PROBLEM TO WORK ON — Copy each line of the records that contains the word "switch".

DATA LISTING —

┄┄┄┄┄┄┄┄┄┄┄┄┄┄┄┄┄┄┄┄

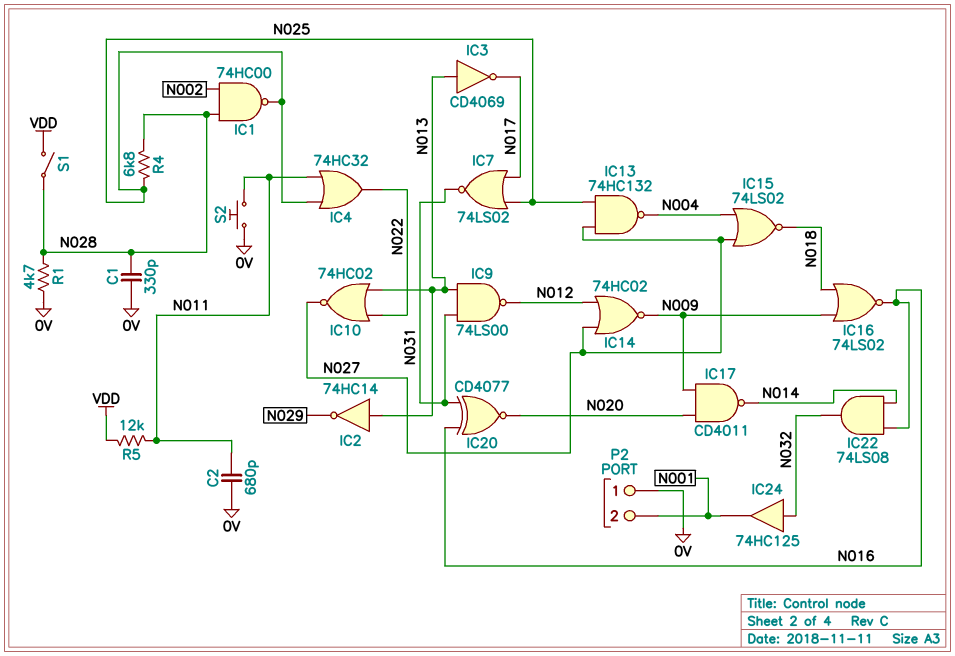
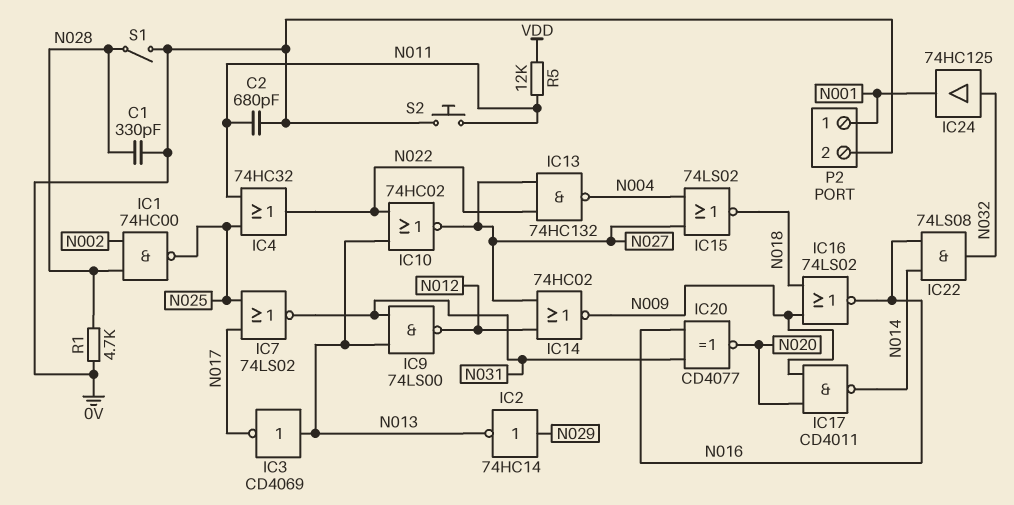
IC2: NOT 74HC14 (in N013, out N029) -> NOT 74HC14 (in N029, out N013)
IC13: NAND 74HC132 (in N025, in N027, out N004) -> NAND 74HC132 (in N022, in N027, out N004)
P2 pin 1: 0V -> N001
P2 pin 2: N001 -> 0V
R4: 6.8k (N025, N028) -> none
S1: switch (N028, VDD) -> switch (0V, N028)

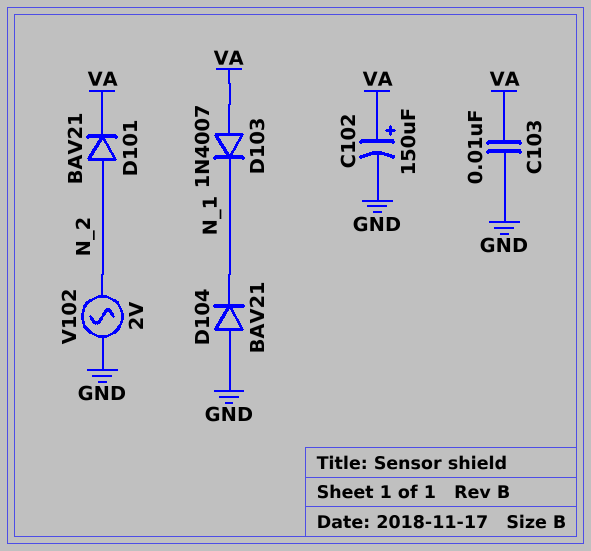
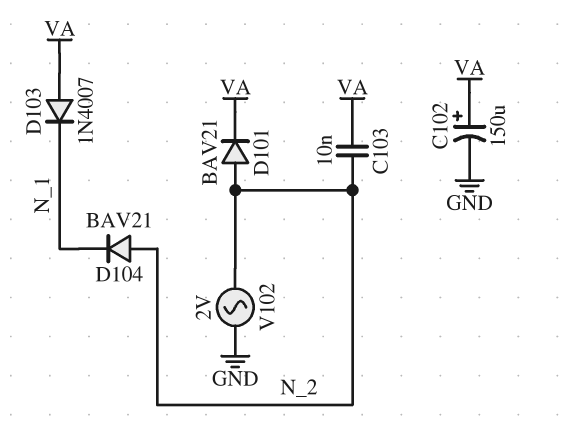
C103: 10nF (GND, VA) -> 10nF (N_2, VA)
D104: diode BAV21 (A GND, K N_1) -> diode BAV21 (A N_2, K N_1)

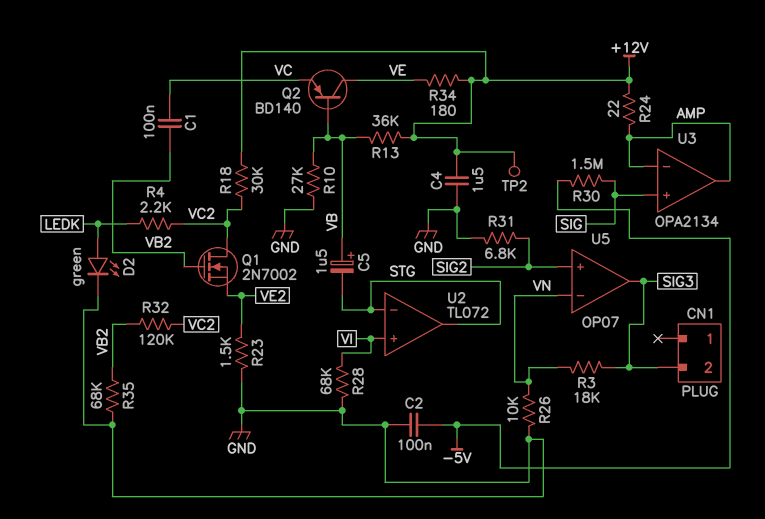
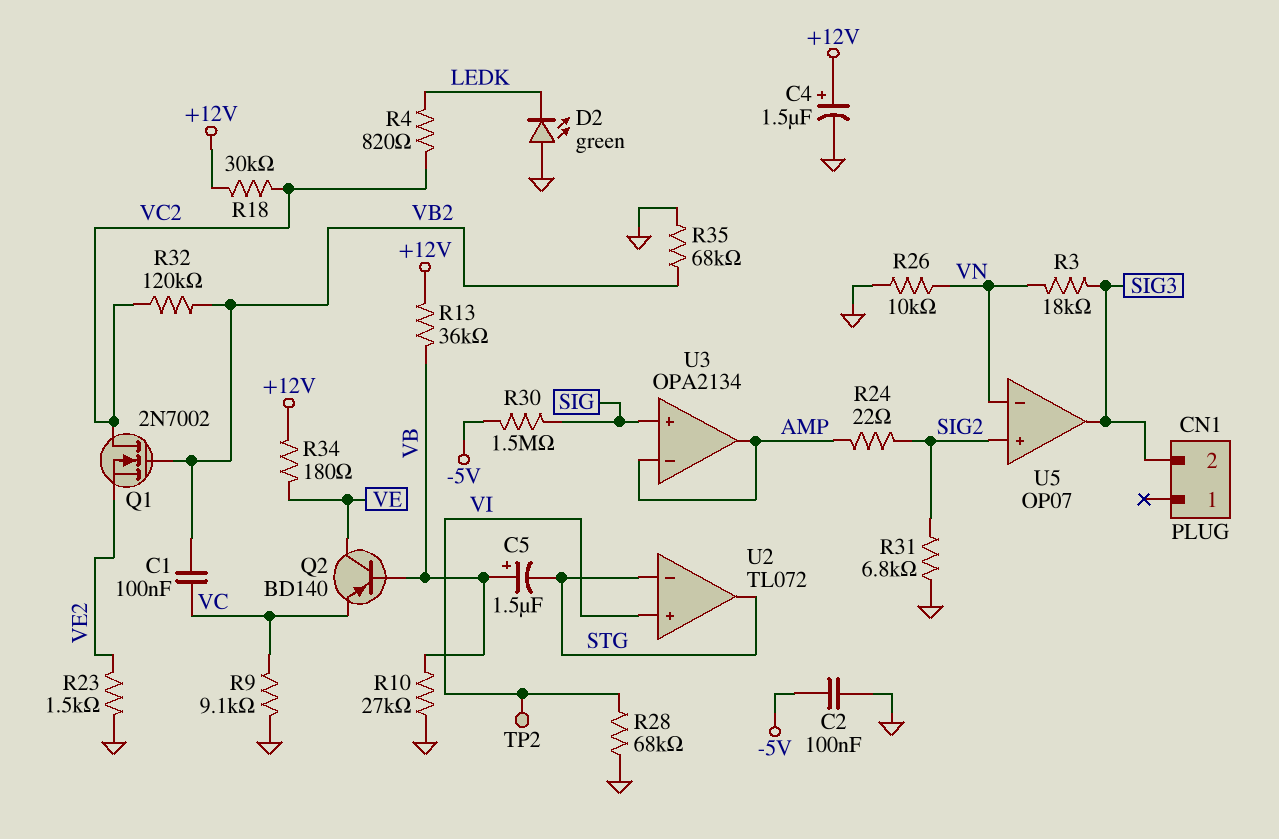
C4: 1.5uF (+12V, GND) -> 1.5uF (plus +12V, minus GND)
D2: LED green (A LEDK, K GND) -> LED green (A GND, K LEDK)
R4: 2.2k (LEDK, VC2) -> 820 (LEDK, VC2)
R9: none -> 9.1k (GND, VC)
R24: 22 (+12V, AMP) -> 22 (AMP, SIG2)
TP2: test point (+12V) -> test point (VI)

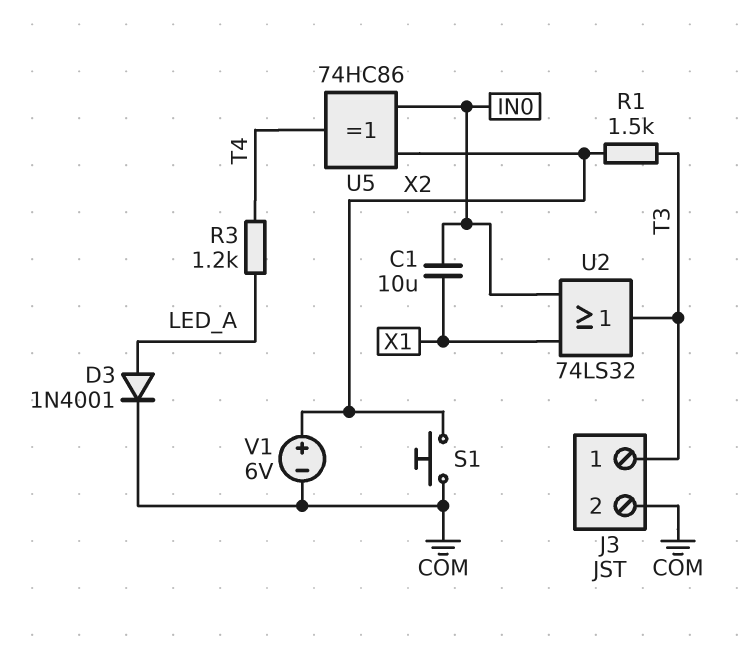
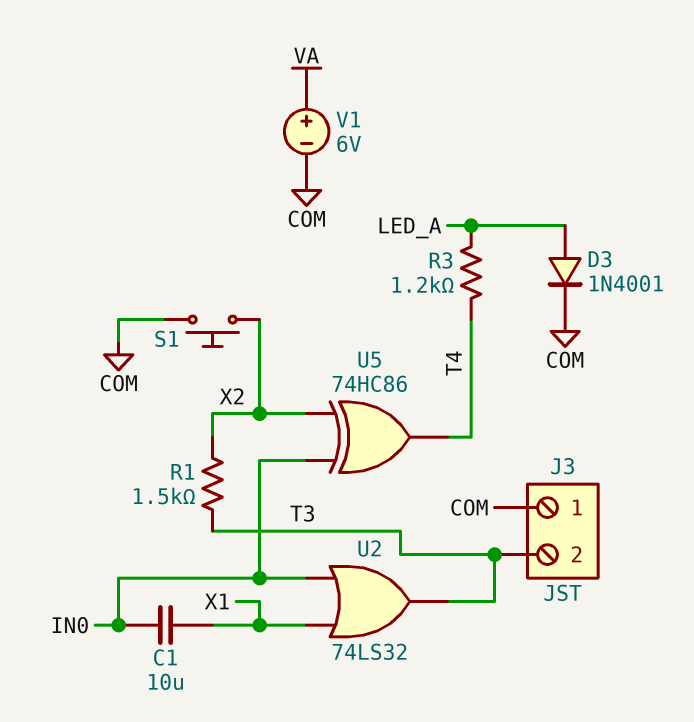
J3 pin 1: T3 -> COM
J3 pin 2: COM -> T3
V1: 6V (plus X2, minus COM) -> 6V (plus VA, minus COM)

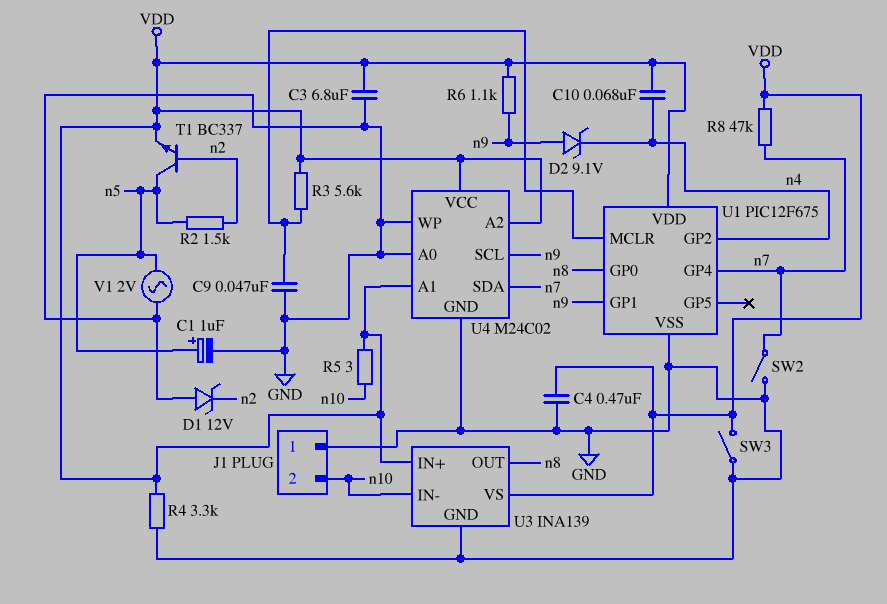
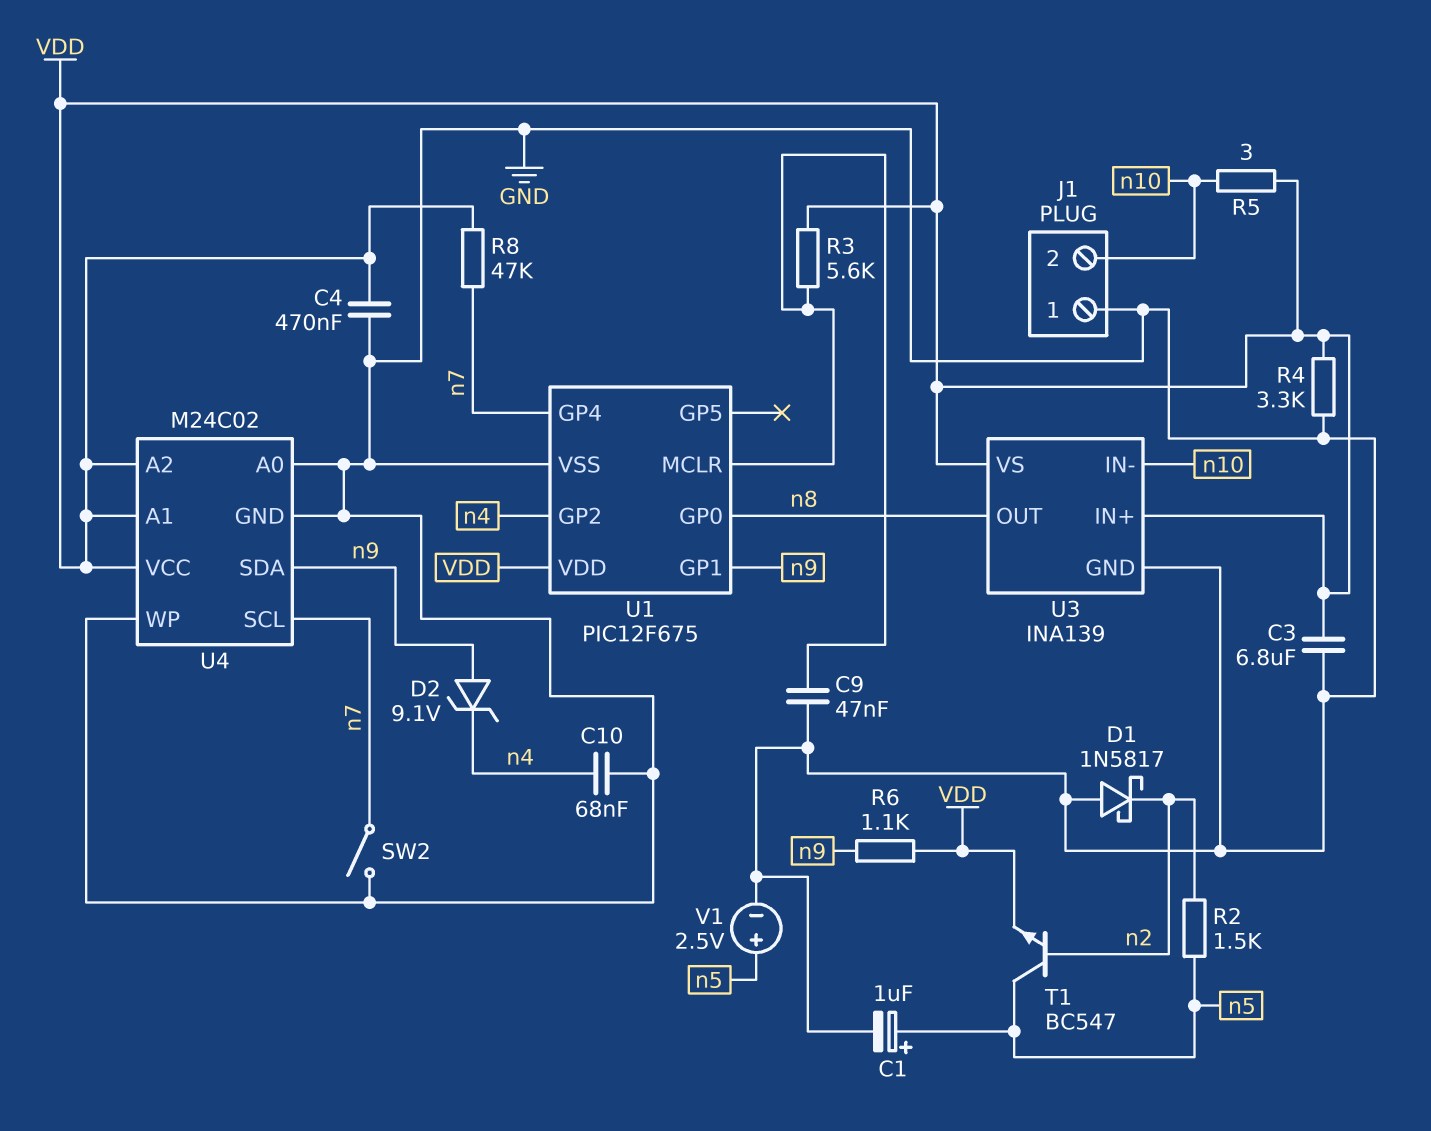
C10: 68nF (VDD, n4) -> 68nF (GND, n4)
D1: zener 12V (A GND, K n2) -> schottky 1N5817 (A GND, K n2)
SW3: switch (GND, VDD) -> none
T1: NPN BC337 (B n2, C n5, E VDD) -> NPN BC547 (B n2, C n5, E VDD)
U4 pin SCL: n9 -> n7
U4 pin SDA: n7 -> n9
V1: AC 2V (GND, n5) -> 2.5V (plus n5, minus GND)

┄┄┄┄┄┄┄┄┄┄┄┄┄┄┄┄┄┄┄┄

RESPONSE BOX —
S1: switch (N028, VDD) -> switch (0V, N028)
SW3: switch (GND, VDD) -> none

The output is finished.